→ Assignment
Using the listing below, retype the line bearing "parcel/golden (no. 2 from left)" and each line after it, word for word, and nothing further.

→ Information provided
= = = = =
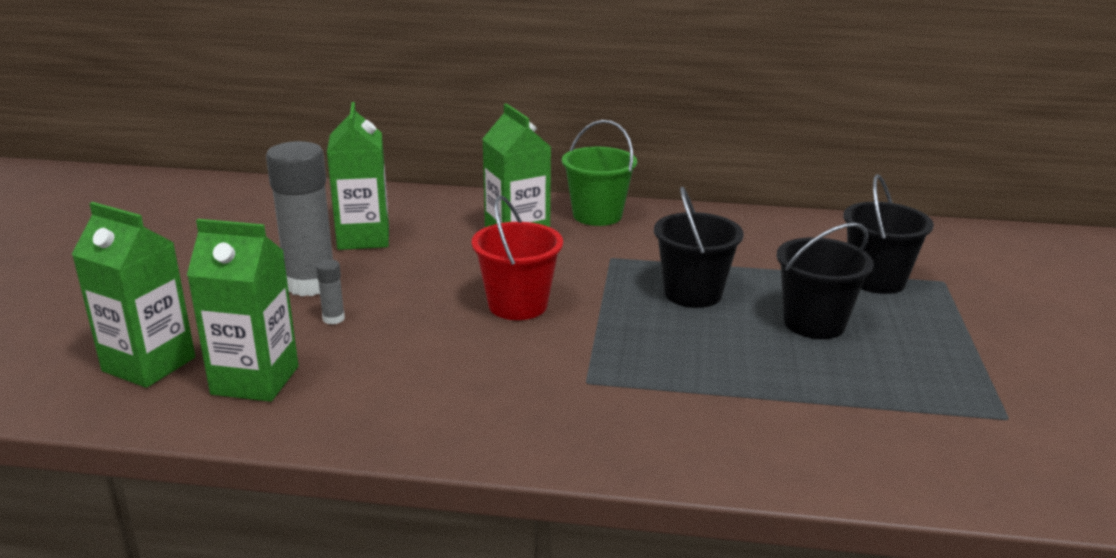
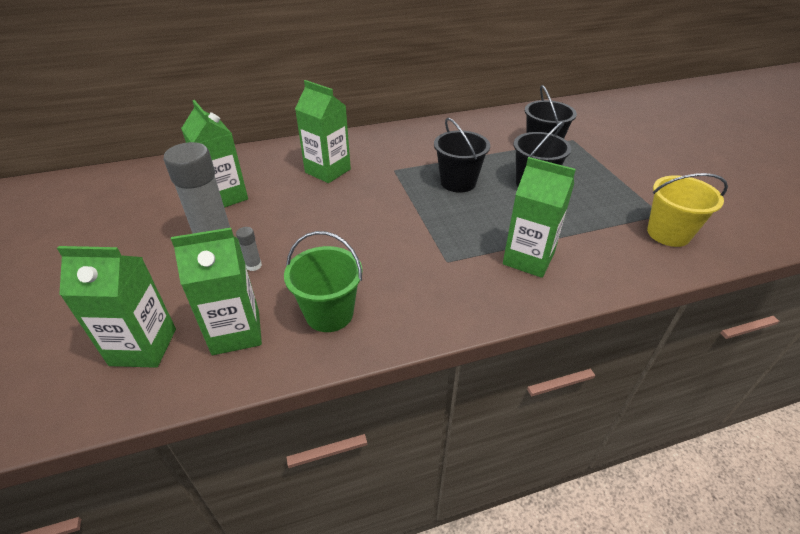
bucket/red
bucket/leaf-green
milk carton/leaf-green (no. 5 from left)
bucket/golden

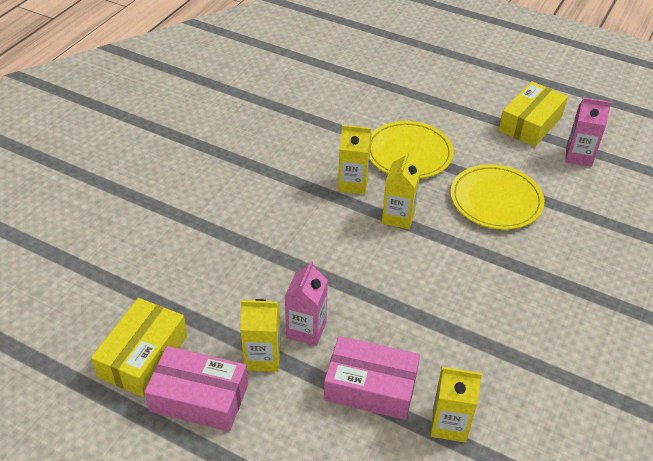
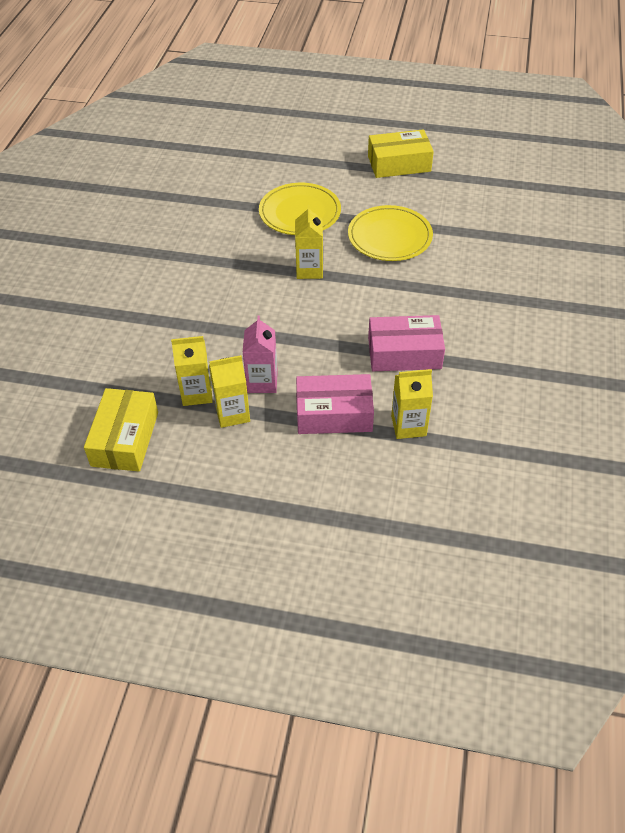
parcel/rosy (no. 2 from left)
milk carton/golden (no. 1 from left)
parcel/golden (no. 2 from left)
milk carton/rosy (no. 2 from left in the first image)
= = = = =
→ Reply to the task
parcel/golden (no. 2 from left)
milk carton/rosy (no. 2 from left in the first image)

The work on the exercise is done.